* TASK PROMPT
Repeat the listing beneath this line exactly, keeping every character.

* DATA FOR THE TASK
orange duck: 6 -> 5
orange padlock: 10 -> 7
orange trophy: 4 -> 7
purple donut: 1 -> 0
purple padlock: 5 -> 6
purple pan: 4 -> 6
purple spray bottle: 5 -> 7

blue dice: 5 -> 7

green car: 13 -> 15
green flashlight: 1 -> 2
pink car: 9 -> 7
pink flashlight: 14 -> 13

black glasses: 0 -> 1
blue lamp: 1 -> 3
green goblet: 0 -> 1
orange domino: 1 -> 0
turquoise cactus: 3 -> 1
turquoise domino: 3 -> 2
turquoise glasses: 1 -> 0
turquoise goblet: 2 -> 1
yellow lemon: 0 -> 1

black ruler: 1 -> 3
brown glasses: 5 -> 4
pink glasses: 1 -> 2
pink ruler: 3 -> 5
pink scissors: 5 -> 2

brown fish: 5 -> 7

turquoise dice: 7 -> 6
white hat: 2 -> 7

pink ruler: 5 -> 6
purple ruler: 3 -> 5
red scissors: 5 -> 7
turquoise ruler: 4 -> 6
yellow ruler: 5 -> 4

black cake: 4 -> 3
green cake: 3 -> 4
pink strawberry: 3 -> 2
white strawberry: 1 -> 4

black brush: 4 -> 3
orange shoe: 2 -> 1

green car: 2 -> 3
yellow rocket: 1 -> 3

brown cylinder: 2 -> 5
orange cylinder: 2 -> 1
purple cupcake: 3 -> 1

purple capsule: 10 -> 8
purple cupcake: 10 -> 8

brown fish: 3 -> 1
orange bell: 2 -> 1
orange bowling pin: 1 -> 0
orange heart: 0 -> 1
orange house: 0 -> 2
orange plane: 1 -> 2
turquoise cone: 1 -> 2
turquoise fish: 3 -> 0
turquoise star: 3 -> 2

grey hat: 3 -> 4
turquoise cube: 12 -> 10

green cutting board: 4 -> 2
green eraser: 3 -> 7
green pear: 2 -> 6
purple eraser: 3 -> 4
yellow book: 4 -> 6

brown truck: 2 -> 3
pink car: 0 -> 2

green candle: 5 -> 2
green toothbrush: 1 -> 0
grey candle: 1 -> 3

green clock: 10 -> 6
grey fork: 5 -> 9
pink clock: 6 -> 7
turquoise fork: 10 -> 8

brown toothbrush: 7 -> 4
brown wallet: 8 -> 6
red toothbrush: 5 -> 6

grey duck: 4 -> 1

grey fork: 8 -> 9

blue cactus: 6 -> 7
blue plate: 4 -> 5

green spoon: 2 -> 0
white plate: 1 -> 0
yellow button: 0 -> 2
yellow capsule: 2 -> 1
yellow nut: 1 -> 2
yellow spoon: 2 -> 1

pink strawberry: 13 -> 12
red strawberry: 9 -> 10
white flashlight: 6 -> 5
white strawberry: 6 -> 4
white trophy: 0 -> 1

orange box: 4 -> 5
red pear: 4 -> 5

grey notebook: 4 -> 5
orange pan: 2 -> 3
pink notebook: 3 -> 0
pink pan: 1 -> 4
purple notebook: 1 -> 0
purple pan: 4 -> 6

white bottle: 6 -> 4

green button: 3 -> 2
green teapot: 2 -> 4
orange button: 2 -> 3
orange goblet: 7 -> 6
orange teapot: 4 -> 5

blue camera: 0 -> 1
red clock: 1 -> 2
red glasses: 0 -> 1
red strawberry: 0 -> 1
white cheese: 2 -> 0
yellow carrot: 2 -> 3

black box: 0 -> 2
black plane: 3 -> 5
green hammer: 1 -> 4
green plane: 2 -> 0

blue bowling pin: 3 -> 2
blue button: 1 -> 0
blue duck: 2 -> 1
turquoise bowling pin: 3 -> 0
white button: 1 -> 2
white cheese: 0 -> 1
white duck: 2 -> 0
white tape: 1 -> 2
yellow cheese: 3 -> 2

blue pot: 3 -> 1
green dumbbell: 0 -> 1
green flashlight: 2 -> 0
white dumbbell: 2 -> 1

* SOLUTION TO THE PROBLEM
orange duck: 6 -> 5
orange padlock: 10 -> 7
orange trophy: 4 -> 7
purple donut: 1 -> 0
purple padlock: 5 -> 6
purple pan: 4 -> 6
purple spray bottle: 5 -> 7

blue dice: 5 -> 7

green car: 13 -> 15
green flashlight: 1 -> 2
pink car: 9 -> 7
pink flashlight: 14 -> 13

black glasses: 0 -> 1
blue lamp: 1 -> 3
green goblet: 0 -> 1
orange domino: 1 -> 0
turquoise cactus: 3 -> 1
turquoise domino: 3 -> 2
turquoise glasses: 1 -> 0
turquoise goblet: 2 -> 1
yellow lemon: 0 -> 1

black ruler: 1 -> 3
brown glasses: 5 -> 4
pink glasses: 1 -> 2
pink ruler: 3 -> 5
pink scissors: 5 -> 2

brown fish: 5 -> 7

turquoise dice: 7 -> 6
white hat: 2 -> 7

pink ruler: 5 -> 6
purple ruler: 3 -> 5
red scissors: 5 -> 7
turquoise ruler: 4 -> 6
yellow ruler: 5 -> 4

black cake: 4 -> 3
green cake: 3 -> 4
pink strawberry: 3 -> 2
white strawberry: 1 -> 4

black brush: 4 -> 3
orange shoe: 2 -> 1

green car: 2 -> 3
yellow rocket: 1 -> 3

brown cylinder: 2 -> 5
orange cylinder: 2 -> 1
purple cupcake: 3 -> 1

purple capsule: 10 -> 8
purple cupcake: 10 -> 8

brown fish: 3 -> 1
orange bell: 2 -> 1
orange bowling pin: 1 -> 0
orange heart: 0 -> 1
orange house: 0 -> 2
orange plane: 1 -> 2
turquoise cone: 1 -> 2
turquoise fish: 3 -> 0
turquoise star: 3 -> 2

grey hat: 3 -> 4
turquoise cube: 12 -> 10

green cutting board: 4 -> 2
green eraser: 3 -> 7
green pear: 2 -> 6
purple eraser: 3 -> 4
yellow book: 4 -> 6

brown truck: 2 -> 3
pink car: 0 -> 2

green candle: 5 -> 2
green toothbrush: 1 -> 0
grey candle: 1 -> 3

green clock: 10 -> 6
grey fork: 5 -> 9
pink clock: 6 -> 7
turquoise fork: 10 -> 8

brown toothbrush: 7 -> 4
brown wallet: 8 -> 6
red toothbrush: 5 -> 6

grey duck: 4 -> 1

grey fork: 8 -> 9

blue cactus: 6 -> 7
blue plate: 4 -> 5

green spoon: 2 -> 0
white plate: 1 -> 0
yellow button: 0 -> 2
yellow capsule: 2 -> 1
yellow nut: 1 -> 2
yellow spoon: 2 -> 1

pink strawberry: 13 -> 12
red strawberry: 9 -> 10
white flashlight: 6 -> 5
white strawberry: 6 -> 4
white trophy: 0 -> 1

orange box: 4 -> 5
red pear: 4 -> 5

grey notebook: 4 -> 5
orange pan: 2 -> 3
pink notebook: 3 -> 0
pink pan: 1 -> 4
purple notebook: 1 -> 0
purple pan: 4 -> 6

white bottle: 6 -> 4

green button: 3 -> 2
green teapot: 2 -> 4
orange button: 2 -> 3
orange goblet: 7 -> 6
orange teapot: 4 -> 5

blue camera: 0 -> 1
red clock: 1 -> 2
red glasses: 0 -> 1
red strawberry: 0 -> 1
white cheese: 2 -> 0
yellow carrot: 2 -> 3

black box: 0 -> 2
black plane: 3 -> 5
green hammer: 1 -> 4
green plane: 2 -> 0

blue bowling pin: 3 -> 2
blue button: 1 -> 0
blue duck: 2 -> 1
turquoise bowling pin: 3 -> 0
white button: 1 -> 2
white cheese: 0 -> 1
white duck: 2 -> 0
white tape: 1 -> 2
yellow cheese: 3 -> 2

blue pot: 3 -> 1
green dumbbell: 0 -> 1
green flashlight: 2 -> 0
white dumbbell: 2 -> 1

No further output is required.